EXERCISE DETAILS:
When you reach the line in the data below that contains "C102: 470pF (GND, W7) -> 470pF (W7, W15)", please start repeating lines exactly, and stop after the line that contains "R6: 120 (N10, N33) -> 680 (N10, N33)", repeating nothing else.

Stored entries:
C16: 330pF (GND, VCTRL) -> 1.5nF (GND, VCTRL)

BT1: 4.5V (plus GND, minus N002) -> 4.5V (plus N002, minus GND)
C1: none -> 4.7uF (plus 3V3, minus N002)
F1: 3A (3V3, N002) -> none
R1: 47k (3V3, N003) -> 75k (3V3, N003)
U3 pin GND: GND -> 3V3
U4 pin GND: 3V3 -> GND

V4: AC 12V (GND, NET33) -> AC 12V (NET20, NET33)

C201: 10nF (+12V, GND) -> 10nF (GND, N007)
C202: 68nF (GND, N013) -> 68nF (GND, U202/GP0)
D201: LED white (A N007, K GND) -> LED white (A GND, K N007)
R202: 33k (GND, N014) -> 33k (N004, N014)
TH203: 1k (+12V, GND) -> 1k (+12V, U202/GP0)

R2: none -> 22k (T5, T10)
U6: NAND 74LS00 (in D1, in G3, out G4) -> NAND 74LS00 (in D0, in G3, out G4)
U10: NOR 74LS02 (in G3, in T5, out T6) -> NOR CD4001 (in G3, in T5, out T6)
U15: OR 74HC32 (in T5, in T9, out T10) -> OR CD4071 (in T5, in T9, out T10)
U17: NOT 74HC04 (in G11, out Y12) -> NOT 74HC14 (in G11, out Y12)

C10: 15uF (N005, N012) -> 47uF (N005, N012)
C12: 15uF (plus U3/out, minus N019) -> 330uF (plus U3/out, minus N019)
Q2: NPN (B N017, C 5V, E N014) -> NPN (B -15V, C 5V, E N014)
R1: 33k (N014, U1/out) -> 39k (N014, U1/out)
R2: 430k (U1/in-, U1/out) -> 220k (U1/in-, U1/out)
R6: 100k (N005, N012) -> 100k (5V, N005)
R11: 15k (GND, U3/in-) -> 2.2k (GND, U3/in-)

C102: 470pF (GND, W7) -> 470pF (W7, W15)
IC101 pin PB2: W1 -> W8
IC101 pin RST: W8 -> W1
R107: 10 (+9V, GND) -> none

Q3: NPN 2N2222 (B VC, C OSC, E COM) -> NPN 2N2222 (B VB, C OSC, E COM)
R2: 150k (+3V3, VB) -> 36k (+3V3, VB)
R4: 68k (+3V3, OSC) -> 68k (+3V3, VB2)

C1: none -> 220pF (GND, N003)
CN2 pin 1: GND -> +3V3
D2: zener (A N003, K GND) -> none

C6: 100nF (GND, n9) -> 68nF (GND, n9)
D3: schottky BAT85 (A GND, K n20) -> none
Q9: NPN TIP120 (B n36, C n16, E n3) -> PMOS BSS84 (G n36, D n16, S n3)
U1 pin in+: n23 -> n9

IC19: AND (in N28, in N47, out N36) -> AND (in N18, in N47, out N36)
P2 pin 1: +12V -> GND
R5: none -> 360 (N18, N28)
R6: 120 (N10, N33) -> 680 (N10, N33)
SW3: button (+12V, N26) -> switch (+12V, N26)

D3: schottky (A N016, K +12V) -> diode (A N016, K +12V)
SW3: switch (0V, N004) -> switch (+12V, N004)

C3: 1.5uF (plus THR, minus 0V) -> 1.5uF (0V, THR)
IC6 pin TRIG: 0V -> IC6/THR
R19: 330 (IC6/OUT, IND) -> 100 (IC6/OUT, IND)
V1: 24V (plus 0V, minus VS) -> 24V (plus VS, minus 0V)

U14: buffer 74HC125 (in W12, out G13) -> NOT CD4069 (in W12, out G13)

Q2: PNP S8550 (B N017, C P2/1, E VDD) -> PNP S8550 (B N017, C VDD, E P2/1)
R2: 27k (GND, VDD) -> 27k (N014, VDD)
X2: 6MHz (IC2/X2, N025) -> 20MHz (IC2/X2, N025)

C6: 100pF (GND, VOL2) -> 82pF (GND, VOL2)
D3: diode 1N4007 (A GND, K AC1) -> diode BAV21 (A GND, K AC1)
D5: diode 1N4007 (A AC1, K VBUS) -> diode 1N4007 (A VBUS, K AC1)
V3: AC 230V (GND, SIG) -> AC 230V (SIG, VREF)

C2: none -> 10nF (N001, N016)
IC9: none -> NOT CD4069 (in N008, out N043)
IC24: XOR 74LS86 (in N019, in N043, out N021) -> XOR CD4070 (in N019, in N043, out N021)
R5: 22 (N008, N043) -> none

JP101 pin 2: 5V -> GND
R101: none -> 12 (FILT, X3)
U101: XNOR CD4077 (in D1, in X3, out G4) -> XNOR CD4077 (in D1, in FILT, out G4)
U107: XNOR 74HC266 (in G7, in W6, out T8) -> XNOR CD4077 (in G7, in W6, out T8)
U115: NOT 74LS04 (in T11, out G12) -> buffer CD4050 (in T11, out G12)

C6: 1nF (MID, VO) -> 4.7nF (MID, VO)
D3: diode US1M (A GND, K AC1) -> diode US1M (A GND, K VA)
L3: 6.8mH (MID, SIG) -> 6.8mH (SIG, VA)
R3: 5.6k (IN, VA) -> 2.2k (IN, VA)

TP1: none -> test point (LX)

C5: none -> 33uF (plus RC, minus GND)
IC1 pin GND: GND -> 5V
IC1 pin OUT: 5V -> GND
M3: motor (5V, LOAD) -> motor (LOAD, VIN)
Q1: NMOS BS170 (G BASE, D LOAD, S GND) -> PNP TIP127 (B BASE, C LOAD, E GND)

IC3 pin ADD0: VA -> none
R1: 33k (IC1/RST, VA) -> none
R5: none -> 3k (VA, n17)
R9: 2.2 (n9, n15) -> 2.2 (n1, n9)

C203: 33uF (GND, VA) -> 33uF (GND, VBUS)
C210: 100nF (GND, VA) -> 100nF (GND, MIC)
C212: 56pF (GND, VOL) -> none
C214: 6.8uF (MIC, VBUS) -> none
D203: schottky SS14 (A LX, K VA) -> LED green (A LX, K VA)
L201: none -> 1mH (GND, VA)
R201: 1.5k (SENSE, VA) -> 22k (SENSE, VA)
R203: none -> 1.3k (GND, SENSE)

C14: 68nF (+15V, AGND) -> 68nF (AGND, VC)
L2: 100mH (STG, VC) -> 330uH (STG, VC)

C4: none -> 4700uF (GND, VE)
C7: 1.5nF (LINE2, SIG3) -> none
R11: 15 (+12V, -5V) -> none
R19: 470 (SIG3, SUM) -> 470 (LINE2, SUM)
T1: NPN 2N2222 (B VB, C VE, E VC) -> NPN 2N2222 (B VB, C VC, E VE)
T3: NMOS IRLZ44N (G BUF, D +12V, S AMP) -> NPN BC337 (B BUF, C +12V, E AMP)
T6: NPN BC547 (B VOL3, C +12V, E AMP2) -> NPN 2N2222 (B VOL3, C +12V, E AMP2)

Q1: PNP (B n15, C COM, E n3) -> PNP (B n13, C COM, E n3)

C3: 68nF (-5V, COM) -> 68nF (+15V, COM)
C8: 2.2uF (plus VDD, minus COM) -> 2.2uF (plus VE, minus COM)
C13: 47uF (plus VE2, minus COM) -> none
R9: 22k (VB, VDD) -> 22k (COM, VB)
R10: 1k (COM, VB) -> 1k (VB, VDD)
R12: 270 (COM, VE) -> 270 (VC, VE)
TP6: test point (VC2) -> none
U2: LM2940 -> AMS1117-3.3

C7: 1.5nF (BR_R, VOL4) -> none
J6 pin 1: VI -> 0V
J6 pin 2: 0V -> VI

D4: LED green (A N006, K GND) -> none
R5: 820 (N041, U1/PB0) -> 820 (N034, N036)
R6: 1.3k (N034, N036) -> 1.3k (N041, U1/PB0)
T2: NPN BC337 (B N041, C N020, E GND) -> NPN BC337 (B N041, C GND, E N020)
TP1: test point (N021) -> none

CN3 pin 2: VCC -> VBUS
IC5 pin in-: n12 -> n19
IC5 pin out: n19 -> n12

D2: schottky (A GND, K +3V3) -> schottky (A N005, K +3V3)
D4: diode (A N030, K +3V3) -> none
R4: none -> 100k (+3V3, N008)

FINISHED TASK:
C102: 470pF (GND, W7) -> 470pF (W7, W15)
IC101 pin PB2: W1 -> W8
IC101 pin RST: W8 -> W1
R107: 10 (+9V, GND) -> none

Q3: NPN 2N2222 (B VC, C OSC, E COM) -> NPN 2N2222 (B VB, C OSC, E COM)
R2: 150k (+3V3, VB) -> 36k (+3V3, VB)
R4: 68k (+3V3, OSC) -> 68k (+3V3, VB2)

C1: none -> 220pF (GND, N003)
CN2 pin 1: GND -> +3V3
D2: zener (A N003, K GND) -> none

C6: 100nF (GND, n9) -> 68nF (GND, n9)
D3: schottky BAT85 (A GND, K n20) -> none
Q9: NPN TIP120 (B n36, C n16, E n3) -> PMOS BSS84 (G n36, D n16, S n3)
U1 pin in+: n23 -> n9

IC19: AND (in N28, in N47, out N36) -> AND (in N18, in N47, out N36)
P2 pin 1: +12V -> GND
R5: none -> 360 (N18, N28)
R6: 120 (N10, N33) -> 680 (N10, N33)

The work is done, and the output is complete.